_Recorded data:_
::::::::::

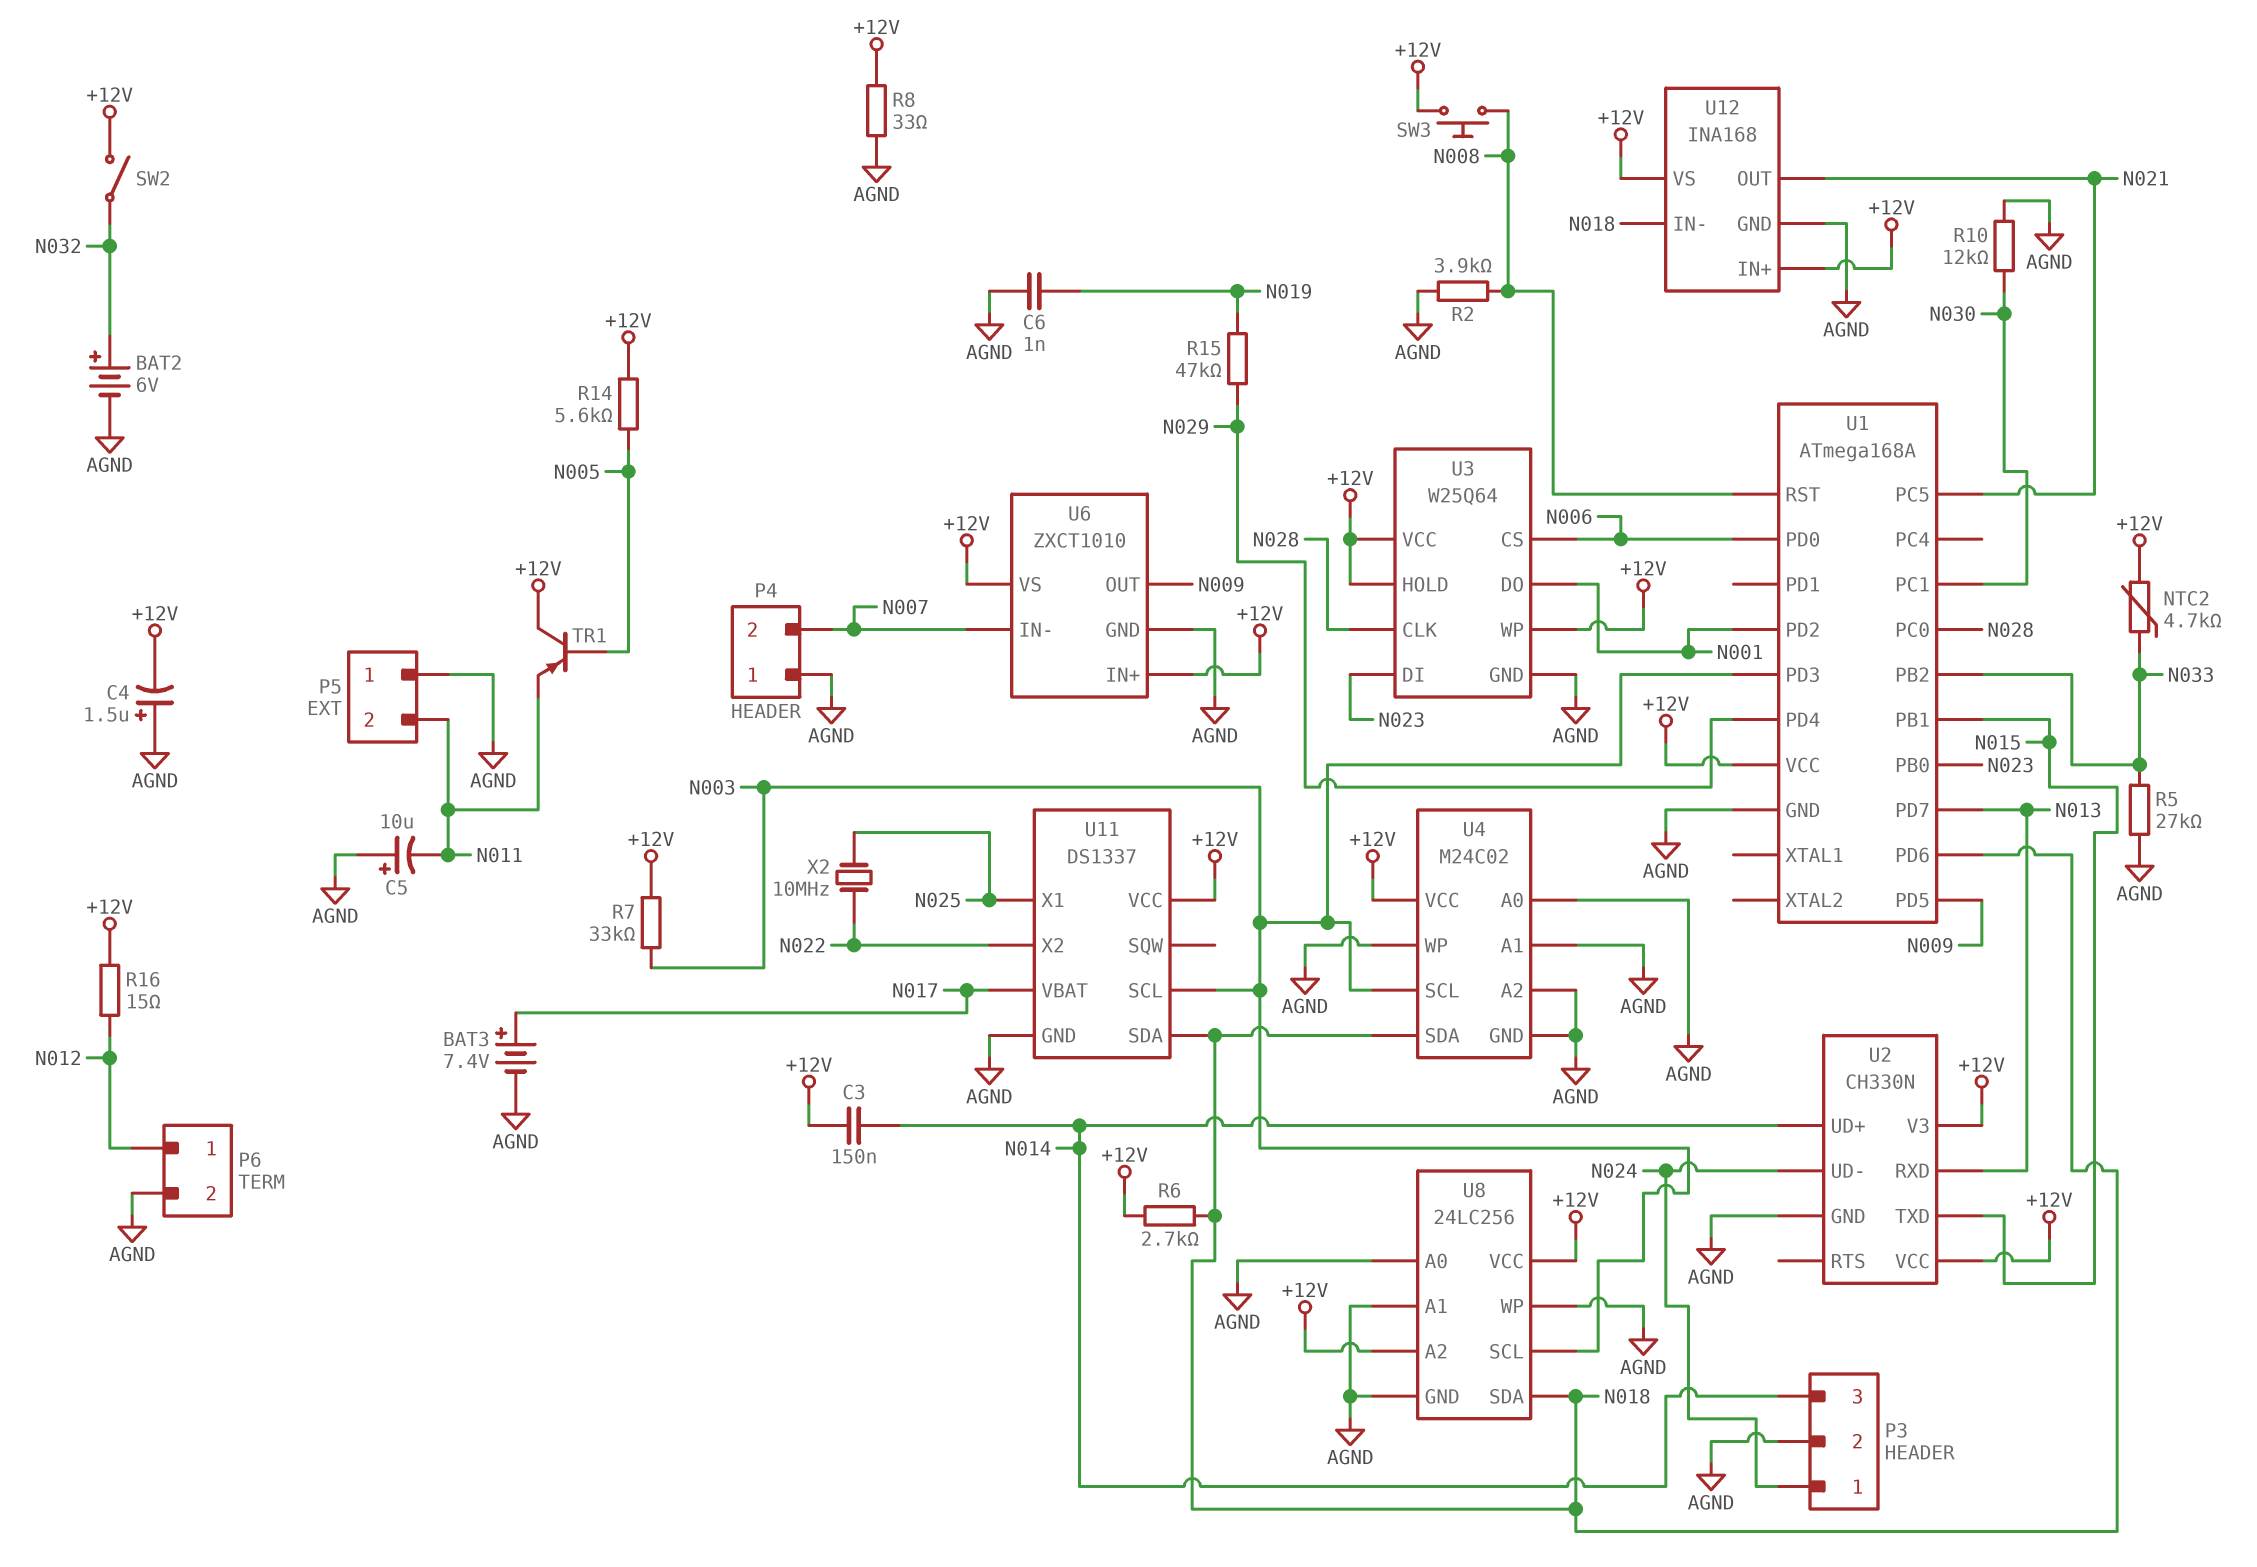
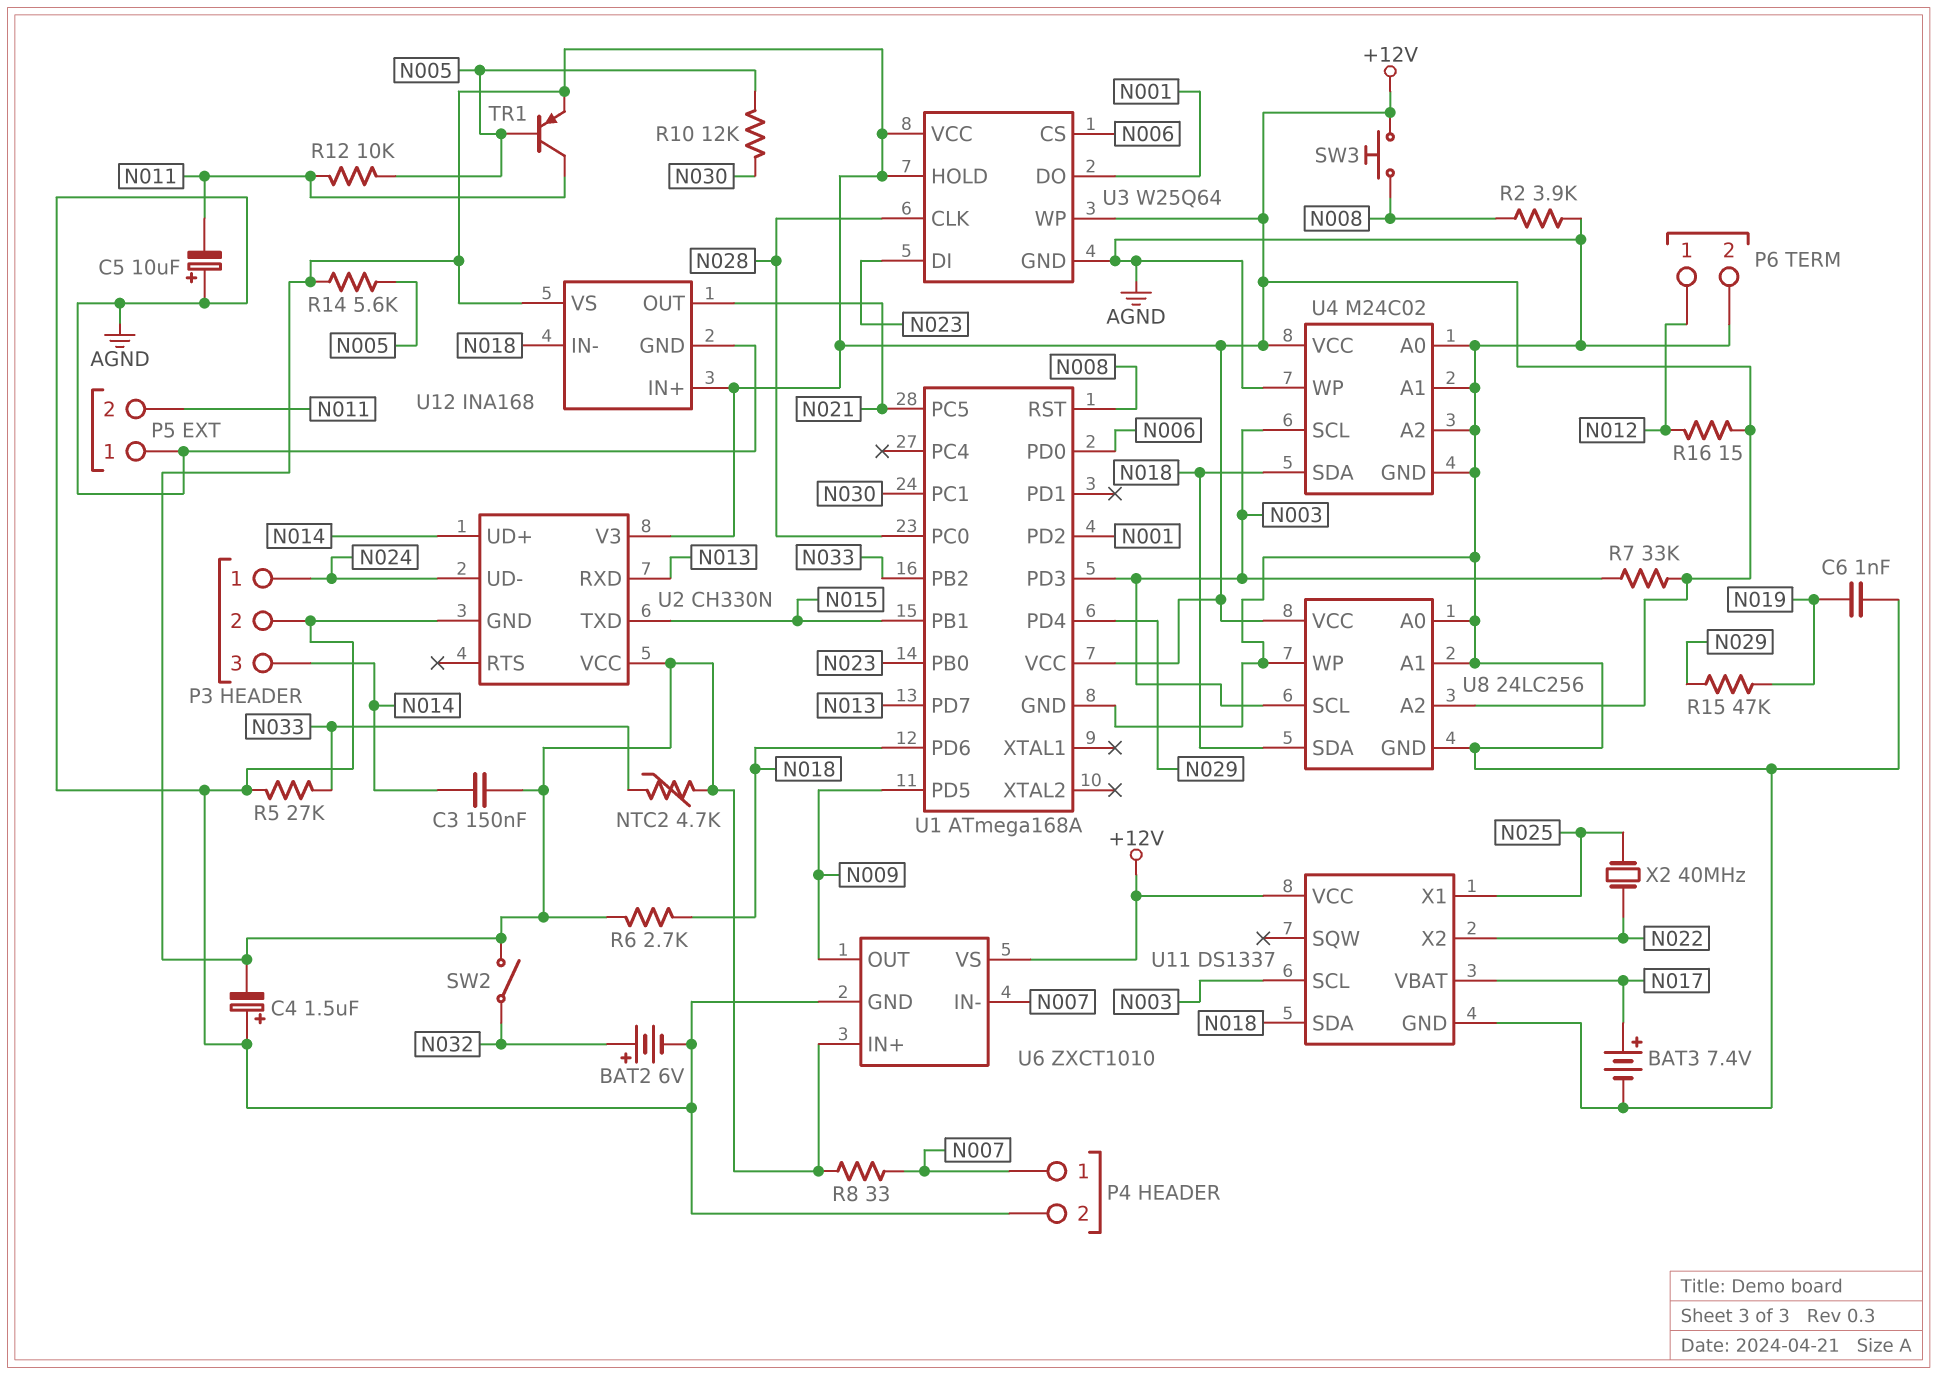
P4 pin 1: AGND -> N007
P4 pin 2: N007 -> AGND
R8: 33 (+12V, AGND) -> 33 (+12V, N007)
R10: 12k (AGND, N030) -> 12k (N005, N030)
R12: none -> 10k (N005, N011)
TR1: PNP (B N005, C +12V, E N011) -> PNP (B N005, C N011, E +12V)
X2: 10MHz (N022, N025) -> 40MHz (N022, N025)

::::::::::

_To do:_ Only lines that hold the string "AGND" belong in the answer, so copy every one of them from the records.

_Answer:_
P4 pin 1: AGND -> N007
P4 pin 2: N007 -> AGND
R8: 33 (+12V, AGND) -> 33 (+12V, N007)
R10: 12k (AGND, N030) -> 12k (N005, N030)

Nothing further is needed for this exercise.